# [YOUR OBJECTIVE]
Within the data that follows, tally every line containing "none". Provide only the tally.

# [DATA SUPPLIED]
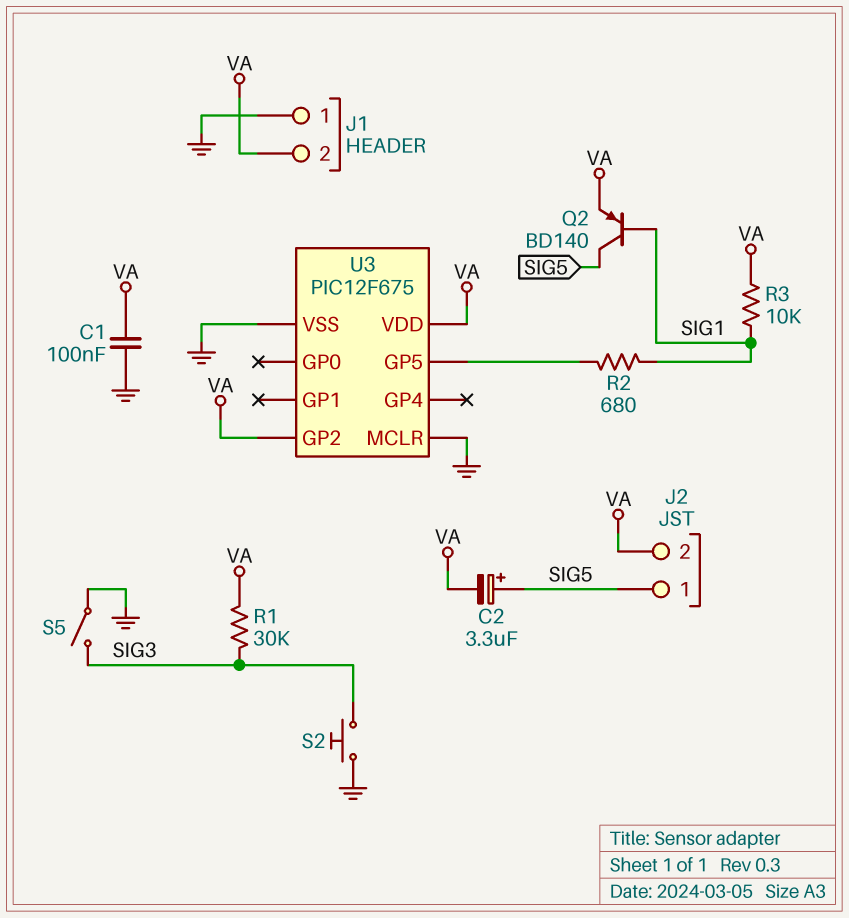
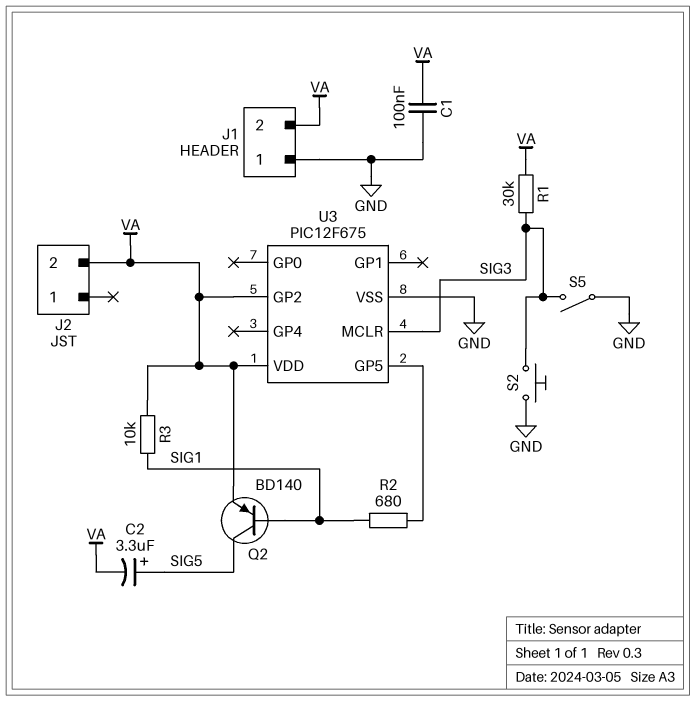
J2 pin 1: SIG5 -> none
U3 pin MCLR: GND -> SIG3

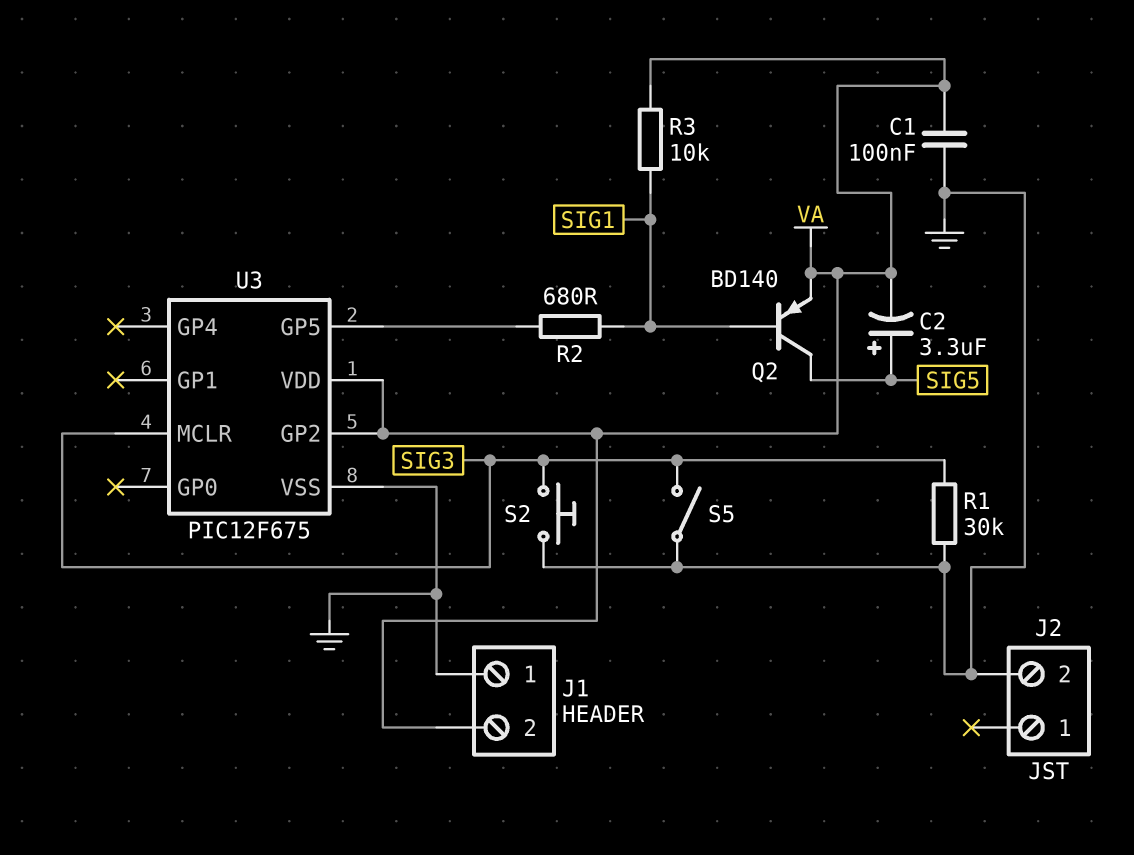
J2 pin 2: VA -> GND
R1: 30k (SIG3, VA) -> 30k (GND, SIG3)

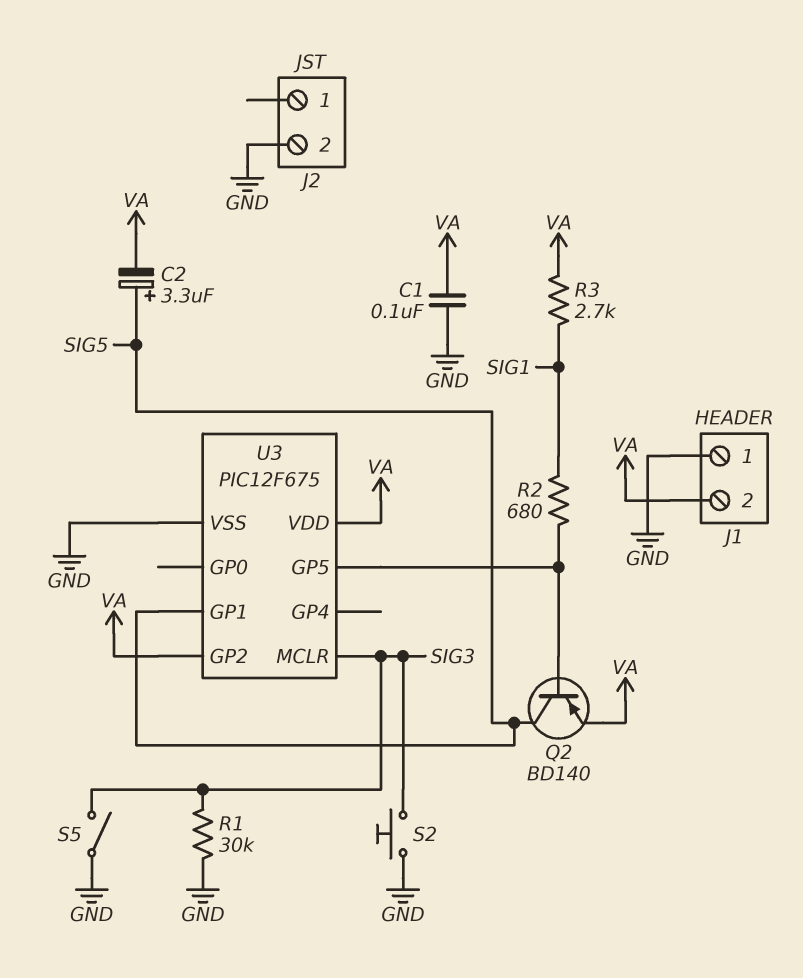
Q2: PNP BD140 (B SIG1, C SIG5, E VA) -> PNP BD140 (B U3/GP5, C SIG5, E VA)
R3: 10k (SIG1, VA) -> 2.7k (SIG1, VA)
U3 pin GP1: none -> SIG5

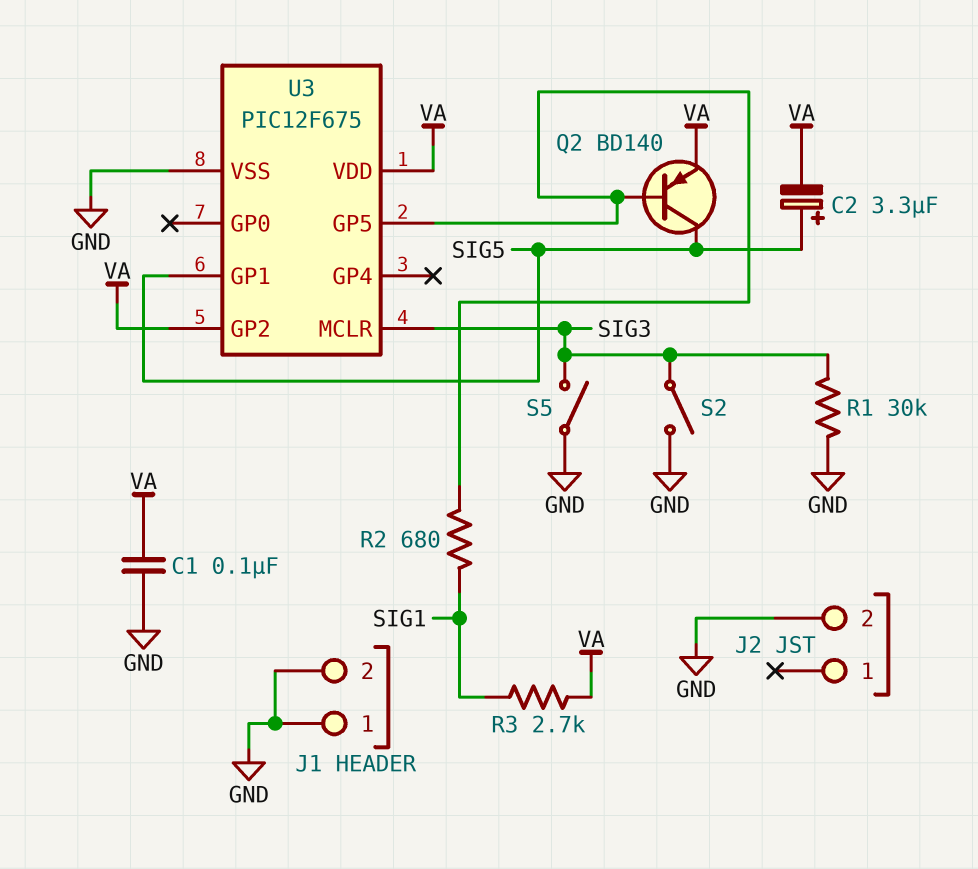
J1 pin 2: VA -> GND
S2: button (GND, SIG3) -> switch (GND, SIG3)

# [ANSWER FOR THE TASK]
2